Return every line of the data that contains the string "LIGHT".
+++ AVAILABLE DATA
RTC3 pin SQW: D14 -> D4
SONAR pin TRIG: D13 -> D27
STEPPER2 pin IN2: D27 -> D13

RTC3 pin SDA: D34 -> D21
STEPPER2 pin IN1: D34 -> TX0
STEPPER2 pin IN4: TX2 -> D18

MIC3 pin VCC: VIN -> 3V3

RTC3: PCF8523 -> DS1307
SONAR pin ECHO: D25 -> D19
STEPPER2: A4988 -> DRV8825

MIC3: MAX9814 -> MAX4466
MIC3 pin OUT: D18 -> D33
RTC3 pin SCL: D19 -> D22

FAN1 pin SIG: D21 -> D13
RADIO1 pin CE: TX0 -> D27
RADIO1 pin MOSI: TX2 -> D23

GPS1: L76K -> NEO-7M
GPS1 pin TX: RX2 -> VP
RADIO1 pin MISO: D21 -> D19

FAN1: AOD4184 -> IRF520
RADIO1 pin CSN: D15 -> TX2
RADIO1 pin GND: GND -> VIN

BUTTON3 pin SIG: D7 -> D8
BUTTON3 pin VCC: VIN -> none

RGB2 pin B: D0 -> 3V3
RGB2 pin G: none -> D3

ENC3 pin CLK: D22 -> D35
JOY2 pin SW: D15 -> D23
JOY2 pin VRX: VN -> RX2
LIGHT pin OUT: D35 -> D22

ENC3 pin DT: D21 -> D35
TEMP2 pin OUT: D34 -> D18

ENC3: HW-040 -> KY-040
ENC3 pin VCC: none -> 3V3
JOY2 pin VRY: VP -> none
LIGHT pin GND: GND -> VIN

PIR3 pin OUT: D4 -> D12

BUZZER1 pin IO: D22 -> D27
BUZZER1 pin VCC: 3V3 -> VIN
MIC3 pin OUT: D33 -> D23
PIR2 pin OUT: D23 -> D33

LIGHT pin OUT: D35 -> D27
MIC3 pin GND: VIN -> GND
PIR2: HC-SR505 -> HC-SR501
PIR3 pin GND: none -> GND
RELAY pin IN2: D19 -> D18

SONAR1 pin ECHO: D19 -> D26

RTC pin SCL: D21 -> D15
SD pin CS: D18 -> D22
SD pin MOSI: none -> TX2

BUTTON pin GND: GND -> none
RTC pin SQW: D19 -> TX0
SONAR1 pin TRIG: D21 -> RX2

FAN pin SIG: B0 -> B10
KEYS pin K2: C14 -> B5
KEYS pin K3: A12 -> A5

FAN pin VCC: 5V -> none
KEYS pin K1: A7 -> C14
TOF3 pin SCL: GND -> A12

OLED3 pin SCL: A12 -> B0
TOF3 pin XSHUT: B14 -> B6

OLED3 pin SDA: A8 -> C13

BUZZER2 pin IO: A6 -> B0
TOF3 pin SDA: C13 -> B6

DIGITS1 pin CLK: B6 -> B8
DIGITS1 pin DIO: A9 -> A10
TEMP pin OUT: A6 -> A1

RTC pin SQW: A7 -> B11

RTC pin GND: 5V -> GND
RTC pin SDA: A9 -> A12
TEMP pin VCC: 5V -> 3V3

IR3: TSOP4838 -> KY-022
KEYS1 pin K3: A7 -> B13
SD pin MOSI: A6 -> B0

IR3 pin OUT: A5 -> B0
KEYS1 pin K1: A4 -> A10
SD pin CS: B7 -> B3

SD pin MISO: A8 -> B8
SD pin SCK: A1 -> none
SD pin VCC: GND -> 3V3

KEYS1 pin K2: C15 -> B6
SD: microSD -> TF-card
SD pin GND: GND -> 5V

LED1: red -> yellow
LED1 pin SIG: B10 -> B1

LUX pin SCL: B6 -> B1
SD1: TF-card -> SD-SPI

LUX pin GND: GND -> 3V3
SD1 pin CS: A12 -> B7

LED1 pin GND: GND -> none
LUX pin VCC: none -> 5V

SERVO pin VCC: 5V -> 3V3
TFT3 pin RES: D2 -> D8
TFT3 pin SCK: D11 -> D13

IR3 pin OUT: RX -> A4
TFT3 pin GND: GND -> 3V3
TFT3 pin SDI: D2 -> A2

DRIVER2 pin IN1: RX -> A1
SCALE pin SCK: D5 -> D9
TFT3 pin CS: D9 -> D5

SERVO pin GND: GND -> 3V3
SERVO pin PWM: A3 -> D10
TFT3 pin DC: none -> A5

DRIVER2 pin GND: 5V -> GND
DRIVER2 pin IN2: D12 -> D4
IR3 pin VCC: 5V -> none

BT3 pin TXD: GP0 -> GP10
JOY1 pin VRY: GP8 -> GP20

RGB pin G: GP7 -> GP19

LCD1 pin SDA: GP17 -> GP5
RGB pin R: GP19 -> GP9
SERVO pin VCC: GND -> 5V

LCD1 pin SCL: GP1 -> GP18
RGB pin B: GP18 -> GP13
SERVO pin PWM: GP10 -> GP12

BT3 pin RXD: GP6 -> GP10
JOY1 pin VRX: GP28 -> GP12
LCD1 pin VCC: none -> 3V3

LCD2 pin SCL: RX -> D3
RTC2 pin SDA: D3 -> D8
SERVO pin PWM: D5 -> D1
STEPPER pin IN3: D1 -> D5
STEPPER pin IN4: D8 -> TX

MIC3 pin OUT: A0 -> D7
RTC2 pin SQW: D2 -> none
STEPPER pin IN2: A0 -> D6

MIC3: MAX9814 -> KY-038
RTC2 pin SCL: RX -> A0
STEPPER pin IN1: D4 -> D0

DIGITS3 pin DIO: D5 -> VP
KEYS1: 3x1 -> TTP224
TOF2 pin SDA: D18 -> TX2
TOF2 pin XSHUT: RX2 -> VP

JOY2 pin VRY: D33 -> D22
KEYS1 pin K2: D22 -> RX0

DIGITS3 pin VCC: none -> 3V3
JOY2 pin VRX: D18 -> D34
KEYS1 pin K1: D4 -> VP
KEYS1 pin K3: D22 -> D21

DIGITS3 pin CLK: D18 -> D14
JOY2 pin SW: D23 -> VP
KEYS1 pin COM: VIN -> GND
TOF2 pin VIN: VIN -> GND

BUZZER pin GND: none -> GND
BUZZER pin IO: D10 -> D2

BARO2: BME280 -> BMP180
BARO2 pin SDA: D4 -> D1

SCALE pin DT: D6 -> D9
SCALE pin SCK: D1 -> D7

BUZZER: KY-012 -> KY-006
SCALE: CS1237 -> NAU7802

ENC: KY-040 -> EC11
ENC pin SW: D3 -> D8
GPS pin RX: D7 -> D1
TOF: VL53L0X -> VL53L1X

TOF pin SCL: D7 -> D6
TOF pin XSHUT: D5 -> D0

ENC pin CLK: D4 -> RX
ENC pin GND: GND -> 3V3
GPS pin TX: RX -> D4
++++++
◆ TASK RESPONSE
LIGHT pin OUT: D35 -> D22
LIGHT pin GND: GND -> VIN
LIGHT pin OUT: D35 -> D27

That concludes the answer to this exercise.